━━━ Materials provided

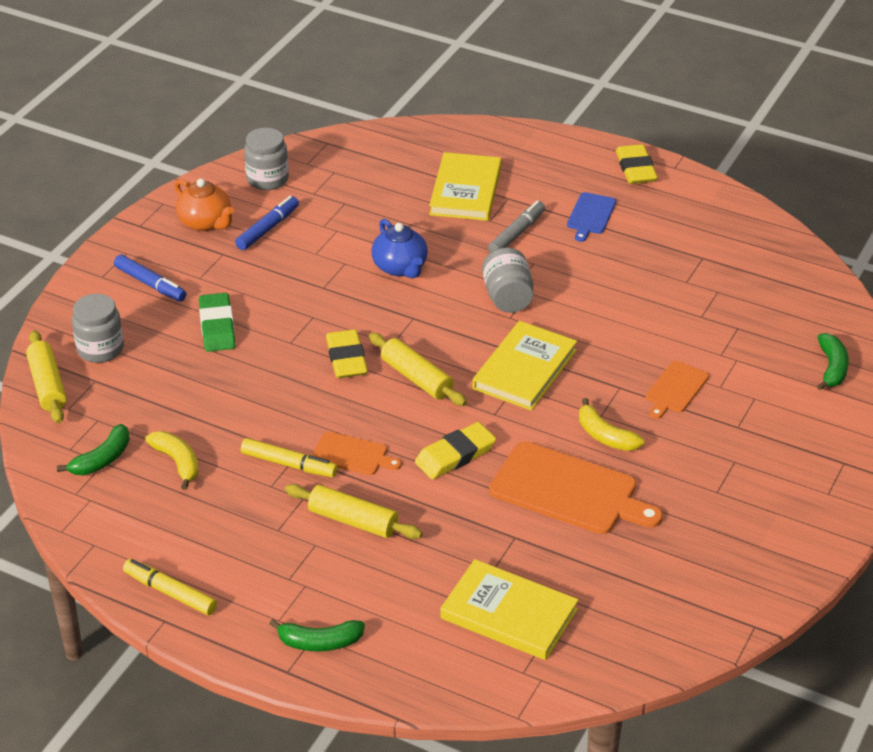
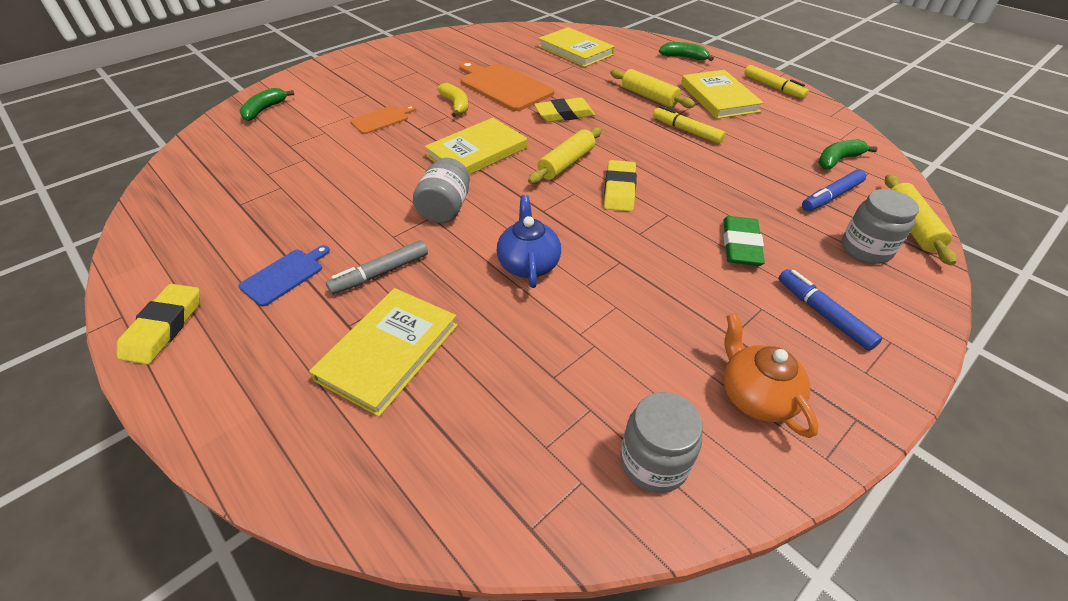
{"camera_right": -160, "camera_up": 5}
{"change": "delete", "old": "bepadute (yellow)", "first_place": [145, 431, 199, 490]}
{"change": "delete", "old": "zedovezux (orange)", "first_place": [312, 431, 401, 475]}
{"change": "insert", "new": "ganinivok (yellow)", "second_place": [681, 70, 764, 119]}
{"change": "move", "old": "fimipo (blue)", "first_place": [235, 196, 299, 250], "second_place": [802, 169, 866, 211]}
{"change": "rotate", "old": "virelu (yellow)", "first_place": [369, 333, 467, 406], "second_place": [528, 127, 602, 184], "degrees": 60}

━━━━━━

**Task objective:** From the first line to the last, set down the records above exactly and skip the pictures.

**Final answer:**
{"camera_right": -160, "camera_up": 5}
{"change": "delete", "old": "bepadute (yellow)", "first_place": [145, 431, 199, 490]}
{"change": "delete", "old": "zedovezux (orange)", "first_place": [312, 431, 401, 475]}
{"change": "insert", "new": "ganinivok (yellow)", "second_place": [681, 70, 764, 119]}
{"change": "move", "old": "fimipo (blue)", "first_place": [235, 196, 299, 250], "second_place": [802, 169, 866, 211]}
{"change": "rotate", "old": "virelu (yellow)", "first_place": [369, 333, 467, 406], "second_place": [528, 127, 602, 184], "degrees": 60}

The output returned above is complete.